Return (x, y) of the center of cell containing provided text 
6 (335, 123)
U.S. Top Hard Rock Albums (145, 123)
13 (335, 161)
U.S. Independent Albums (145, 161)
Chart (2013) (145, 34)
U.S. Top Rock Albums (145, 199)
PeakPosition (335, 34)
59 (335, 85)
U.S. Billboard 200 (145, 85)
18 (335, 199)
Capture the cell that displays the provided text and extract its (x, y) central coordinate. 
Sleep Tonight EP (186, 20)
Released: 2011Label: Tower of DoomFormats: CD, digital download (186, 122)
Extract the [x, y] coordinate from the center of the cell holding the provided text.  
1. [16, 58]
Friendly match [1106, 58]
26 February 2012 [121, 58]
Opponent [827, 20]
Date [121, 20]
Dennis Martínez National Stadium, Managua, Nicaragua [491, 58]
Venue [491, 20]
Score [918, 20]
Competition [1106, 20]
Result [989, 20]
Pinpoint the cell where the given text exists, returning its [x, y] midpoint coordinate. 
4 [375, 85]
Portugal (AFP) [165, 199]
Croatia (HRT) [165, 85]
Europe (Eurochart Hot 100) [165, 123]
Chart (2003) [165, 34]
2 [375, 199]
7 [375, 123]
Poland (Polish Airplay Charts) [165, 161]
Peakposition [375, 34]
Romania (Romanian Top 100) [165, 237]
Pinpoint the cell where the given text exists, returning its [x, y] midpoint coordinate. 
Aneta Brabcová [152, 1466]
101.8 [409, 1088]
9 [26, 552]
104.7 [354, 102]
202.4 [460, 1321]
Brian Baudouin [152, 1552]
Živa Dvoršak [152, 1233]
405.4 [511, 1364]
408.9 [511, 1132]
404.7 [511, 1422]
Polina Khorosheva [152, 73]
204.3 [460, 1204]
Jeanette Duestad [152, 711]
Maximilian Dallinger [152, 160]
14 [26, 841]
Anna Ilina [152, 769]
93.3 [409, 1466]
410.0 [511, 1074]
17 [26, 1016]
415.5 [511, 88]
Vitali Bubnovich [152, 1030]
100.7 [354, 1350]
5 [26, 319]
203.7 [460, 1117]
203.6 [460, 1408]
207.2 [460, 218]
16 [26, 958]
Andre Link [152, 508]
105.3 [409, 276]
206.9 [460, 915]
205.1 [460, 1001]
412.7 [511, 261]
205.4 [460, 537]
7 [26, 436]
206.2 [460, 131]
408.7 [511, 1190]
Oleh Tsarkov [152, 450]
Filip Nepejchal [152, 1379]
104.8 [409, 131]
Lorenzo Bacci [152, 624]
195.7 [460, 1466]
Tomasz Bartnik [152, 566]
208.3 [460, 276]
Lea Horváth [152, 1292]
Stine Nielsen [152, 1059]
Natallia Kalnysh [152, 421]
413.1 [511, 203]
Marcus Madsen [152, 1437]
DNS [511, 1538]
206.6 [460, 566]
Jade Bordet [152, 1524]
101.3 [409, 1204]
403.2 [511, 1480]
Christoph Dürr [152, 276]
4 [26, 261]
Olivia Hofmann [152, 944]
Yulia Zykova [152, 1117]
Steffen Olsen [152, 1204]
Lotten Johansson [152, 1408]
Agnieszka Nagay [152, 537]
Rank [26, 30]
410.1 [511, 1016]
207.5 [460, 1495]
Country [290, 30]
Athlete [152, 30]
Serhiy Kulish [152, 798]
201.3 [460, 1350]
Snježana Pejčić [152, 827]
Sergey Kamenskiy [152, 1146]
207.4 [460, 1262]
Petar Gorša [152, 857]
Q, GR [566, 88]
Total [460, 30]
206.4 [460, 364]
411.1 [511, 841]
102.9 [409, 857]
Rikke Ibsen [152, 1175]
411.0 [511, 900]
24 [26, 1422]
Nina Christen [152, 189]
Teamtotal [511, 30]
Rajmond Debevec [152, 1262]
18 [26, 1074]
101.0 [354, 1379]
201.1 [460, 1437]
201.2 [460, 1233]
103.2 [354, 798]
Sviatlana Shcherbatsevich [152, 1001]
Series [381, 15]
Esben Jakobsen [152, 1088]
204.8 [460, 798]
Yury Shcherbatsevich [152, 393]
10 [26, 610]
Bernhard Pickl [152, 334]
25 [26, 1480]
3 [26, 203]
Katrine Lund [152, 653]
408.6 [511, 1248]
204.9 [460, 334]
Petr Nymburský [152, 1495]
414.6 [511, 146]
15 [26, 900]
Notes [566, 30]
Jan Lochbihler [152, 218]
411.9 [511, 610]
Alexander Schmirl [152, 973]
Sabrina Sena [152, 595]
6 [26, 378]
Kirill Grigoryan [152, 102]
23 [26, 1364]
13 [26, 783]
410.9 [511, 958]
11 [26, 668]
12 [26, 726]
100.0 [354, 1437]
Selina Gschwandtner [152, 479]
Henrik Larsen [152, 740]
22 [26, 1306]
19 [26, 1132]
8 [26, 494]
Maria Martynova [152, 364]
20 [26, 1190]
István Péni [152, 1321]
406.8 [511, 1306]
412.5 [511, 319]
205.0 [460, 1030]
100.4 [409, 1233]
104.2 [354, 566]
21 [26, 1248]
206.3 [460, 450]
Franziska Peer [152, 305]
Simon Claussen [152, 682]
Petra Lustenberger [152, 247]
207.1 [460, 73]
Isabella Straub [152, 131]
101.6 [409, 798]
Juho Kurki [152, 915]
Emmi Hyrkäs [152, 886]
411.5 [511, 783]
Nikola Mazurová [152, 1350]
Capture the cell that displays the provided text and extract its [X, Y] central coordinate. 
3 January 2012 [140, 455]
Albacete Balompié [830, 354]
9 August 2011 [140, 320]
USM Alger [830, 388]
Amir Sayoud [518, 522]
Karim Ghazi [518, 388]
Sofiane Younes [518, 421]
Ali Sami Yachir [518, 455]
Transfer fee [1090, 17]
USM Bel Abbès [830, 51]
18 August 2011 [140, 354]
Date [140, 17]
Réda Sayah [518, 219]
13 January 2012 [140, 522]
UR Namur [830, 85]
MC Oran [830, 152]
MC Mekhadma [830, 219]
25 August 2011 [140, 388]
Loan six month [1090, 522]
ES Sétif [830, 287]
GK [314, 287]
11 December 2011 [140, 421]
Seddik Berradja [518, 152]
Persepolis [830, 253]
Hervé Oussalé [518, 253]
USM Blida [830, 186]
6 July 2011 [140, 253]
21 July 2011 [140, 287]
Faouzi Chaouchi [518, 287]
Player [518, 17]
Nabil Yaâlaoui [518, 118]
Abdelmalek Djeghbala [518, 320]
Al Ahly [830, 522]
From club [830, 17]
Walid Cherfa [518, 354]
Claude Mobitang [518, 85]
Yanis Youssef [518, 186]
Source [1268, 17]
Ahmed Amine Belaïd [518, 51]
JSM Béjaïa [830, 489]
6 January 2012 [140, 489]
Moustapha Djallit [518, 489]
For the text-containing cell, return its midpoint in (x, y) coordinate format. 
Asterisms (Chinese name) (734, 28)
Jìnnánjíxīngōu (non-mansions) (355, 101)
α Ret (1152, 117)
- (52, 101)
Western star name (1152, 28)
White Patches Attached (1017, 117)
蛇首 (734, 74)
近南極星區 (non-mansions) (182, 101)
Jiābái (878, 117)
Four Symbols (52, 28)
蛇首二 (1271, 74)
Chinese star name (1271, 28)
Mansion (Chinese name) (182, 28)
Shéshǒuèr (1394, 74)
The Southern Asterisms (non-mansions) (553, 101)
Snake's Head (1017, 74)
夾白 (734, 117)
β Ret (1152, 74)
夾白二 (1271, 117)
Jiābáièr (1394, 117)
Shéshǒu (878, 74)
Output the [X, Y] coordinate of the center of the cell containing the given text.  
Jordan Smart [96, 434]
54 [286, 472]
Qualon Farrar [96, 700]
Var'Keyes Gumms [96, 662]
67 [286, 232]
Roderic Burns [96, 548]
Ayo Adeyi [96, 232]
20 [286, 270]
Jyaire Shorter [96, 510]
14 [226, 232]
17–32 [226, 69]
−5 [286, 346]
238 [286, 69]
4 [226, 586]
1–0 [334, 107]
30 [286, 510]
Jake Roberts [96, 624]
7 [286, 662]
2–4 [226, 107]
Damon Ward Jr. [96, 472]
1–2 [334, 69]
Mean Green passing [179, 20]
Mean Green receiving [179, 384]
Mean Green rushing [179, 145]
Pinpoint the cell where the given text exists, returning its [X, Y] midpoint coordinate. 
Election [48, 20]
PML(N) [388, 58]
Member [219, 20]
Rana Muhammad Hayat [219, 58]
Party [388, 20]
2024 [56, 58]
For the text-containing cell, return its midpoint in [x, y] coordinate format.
----
EXERCISE GOAL
Take the records from their first line through the line containing "y) central coordinate.", and change "Hard Rock" to "Heavy Metal" while keeping everything else identical. Give back only those lines.

FULL SOLUTION
Return (x, y) of the center of cell containing provided text 
6 (335, 123)
U.S. Top Heavy Metal Albums (145, 123)
13 (335, 161)
U.S. Independent Albums (145, 161)
Chart (2013) (145, 34)
U.S. Top Rock Albums (145, 199)
PeakPosition (335, 34)
59 (335, 85)
U.S. Billboard 200 (145, 85)
18 (335, 199)
Capture the cell that displays the provided text and extract its (x, y) central coordinate. 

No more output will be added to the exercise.